Only the lines from the start of the data through the line with "grey shoe [152,377,208,442]" belong in the copy. Restate them word for word, minus the pictures.
[[ Given information, beginning ]]
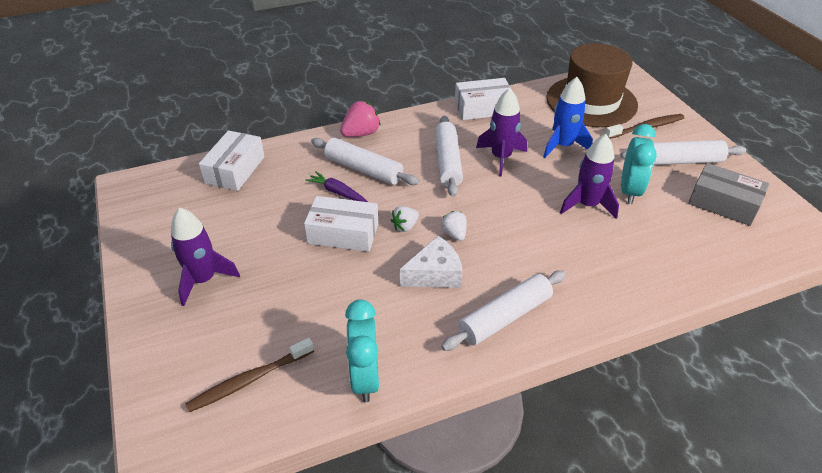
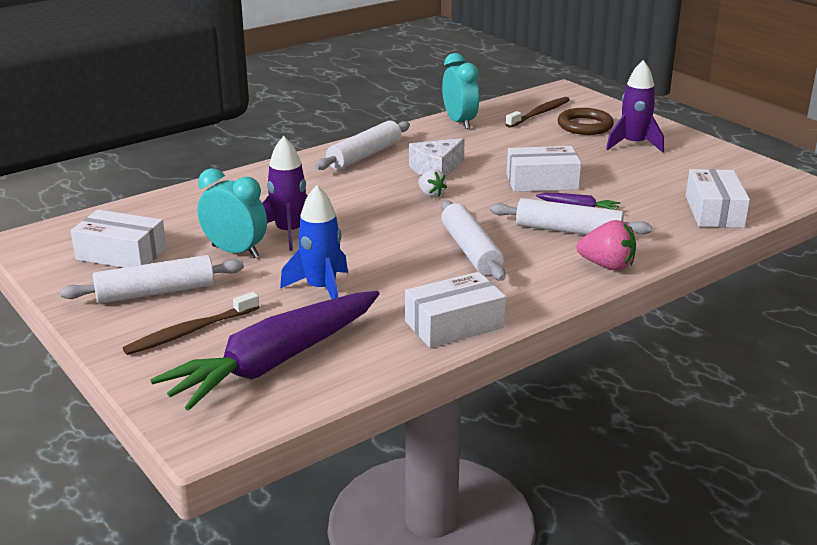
camera: 165 degrees right, 15 degrees down
pink strawberry [340,101,381,137] -> pink strawberry turned 105 degrees counterclockwise [577,220,636,271]
white strawberry [390,206,419,232] -> none
purple rocket [476,88,527,177] -> none
brown hat [546,43,638,127] -> purple carrot [150,291,379,411]
turquoise clock [621,124,657,204] -> turquoise clock turned 120 degrees clockwise [197,168,267,258]
grey box [688,163,769,226] -> white box [71,210,167,268]
none -> brown ring [558,108,614,135]

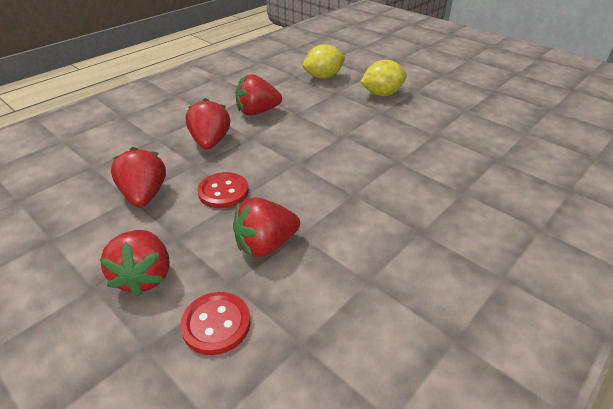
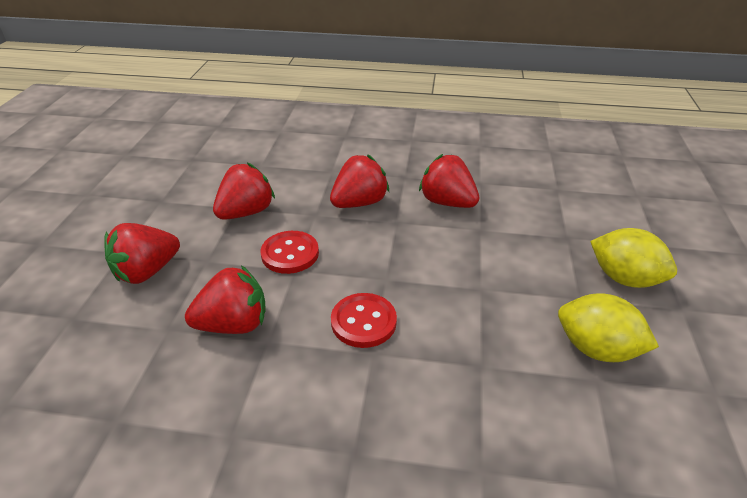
camera: 55 degrees right, 0 degrees up
red button [180,292,250,355] -> red button moved to [331,293,397,348]
red strawberry [233,197,300,257] -> red strawberry turned 135 degrees clockwise [185,265,266,334]
yellow lemon [303,44,345,79] -> yellow lemon moved to [558,293,659,362]

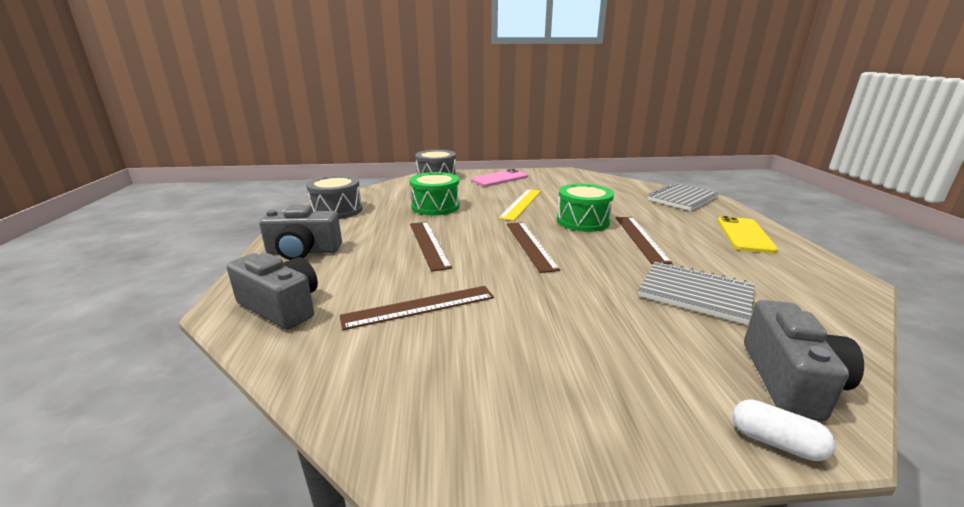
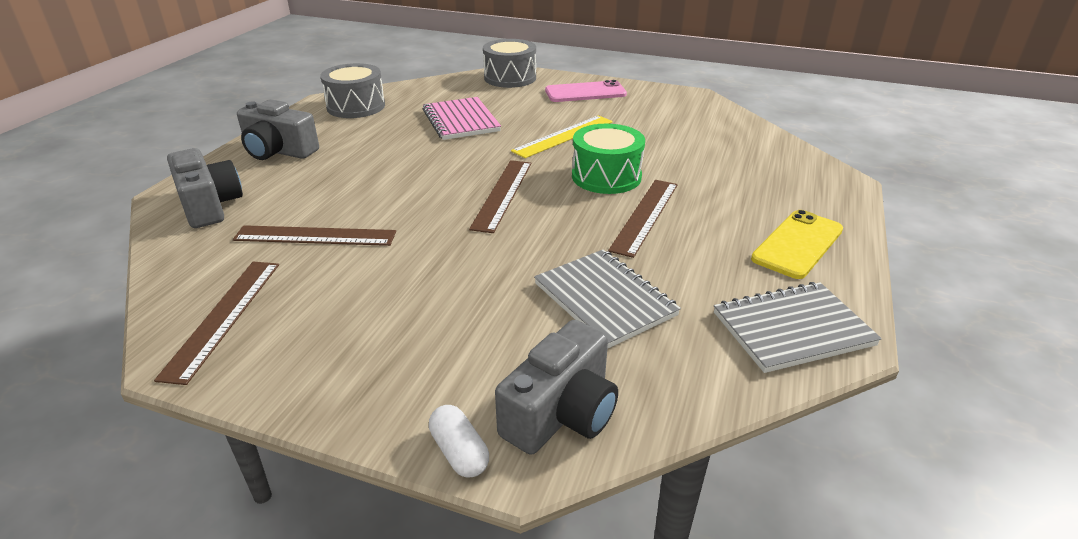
camera: 25 degrees right, 10 degrees up
green drum [410,172,460,215] -> pink notebook [423,97,501,140]
brown ruler [410,222,452,272] -> brown ruler moved to [154,262,279,385]
grey notebook [647,183,719,211] -> grey notebook moved to [714,282,882,373]

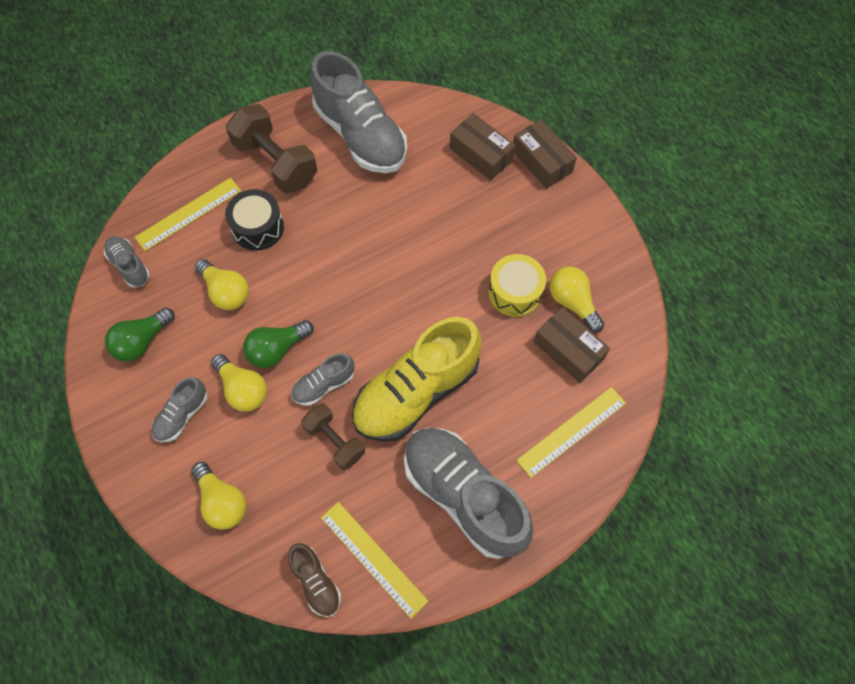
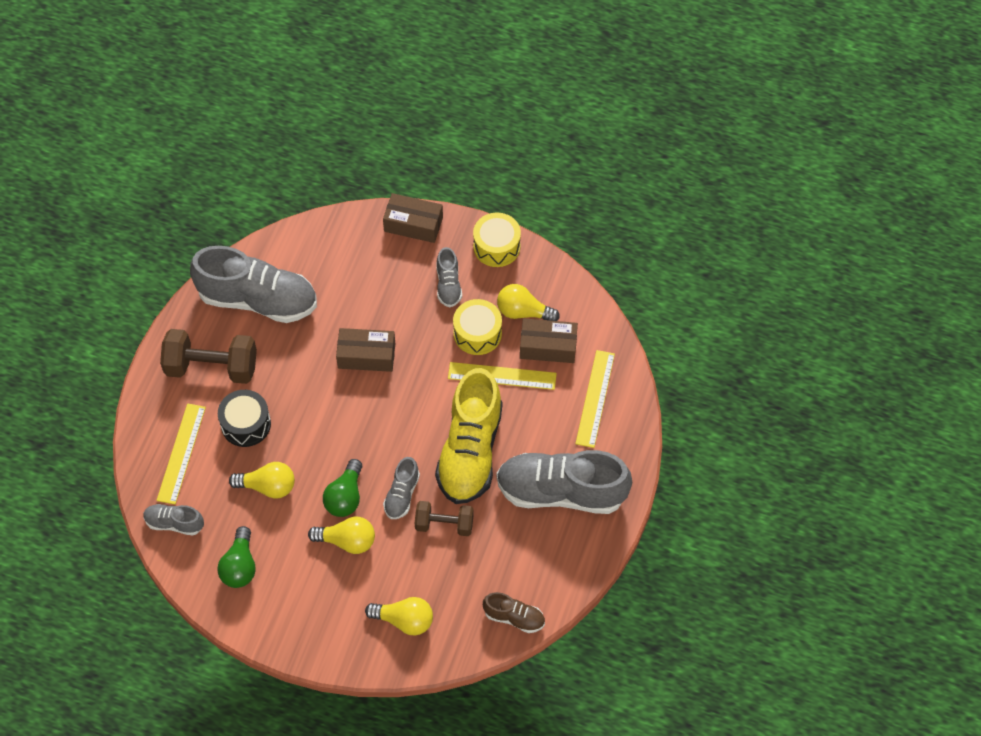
camera: 40 degrees left, 5 degrees down
grey shoe [152,377,208,442] -> grey shoe moved to [436,247,462,307]
yellow ruler [321,502,428,619] -> yellow ruler moved to [448,362,557,390]
brown box [450,113,516,180] -> brown box moved to [336,328,395,372]
none -> yellow drum [473,213,521,267]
[[ Given information, end ]]
__Written solution__.
camera: 165 degrees right, 15 degrees down
pink strawberry [340,101,381,137] -> pink strawberry turned 105 degrees counterclockwise [577,220,636,271]
white strawberry [390,206,419,232] -> none
purple rocket [476,88,527,177] -> none
brown hat [546,43,638,127] -> purple carrot [150,291,379,411]
turquoise clock [621,124,657,204] -> turquoise clock turned 120 degrees clockwise [197,168,267,258]
grey box [688,163,769,226] -> white box [71,210,167,268]
none -> brown ring [558,108,614,135]

camera: 55 degrees right, 0 degrees up
red button [180,292,250,355] -> red button moved to [331,293,397,348]
red strawberry [233,197,300,257] -> red strawberry turned 135 degrees clockwise [185,265,266,334]
yellow lemon [303,44,345,79] -> yellow lemon moved to [558,293,659,362]

camera: 25 degrees right, 10 degrees up
green drum [410,172,460,215] -> pink notebook [423,97,501,140]
brown ruler [410,222,452,272] -> brown ruler moved to [154,262,279,385]
grey notebook [647,183,719,211] -> grey notebook moved to [714,282,882,373]

camera: 40 degrees left, 5 degrees down
grey shoe [152,377,208,442] -> grey shoe moved to [436,247,462,307]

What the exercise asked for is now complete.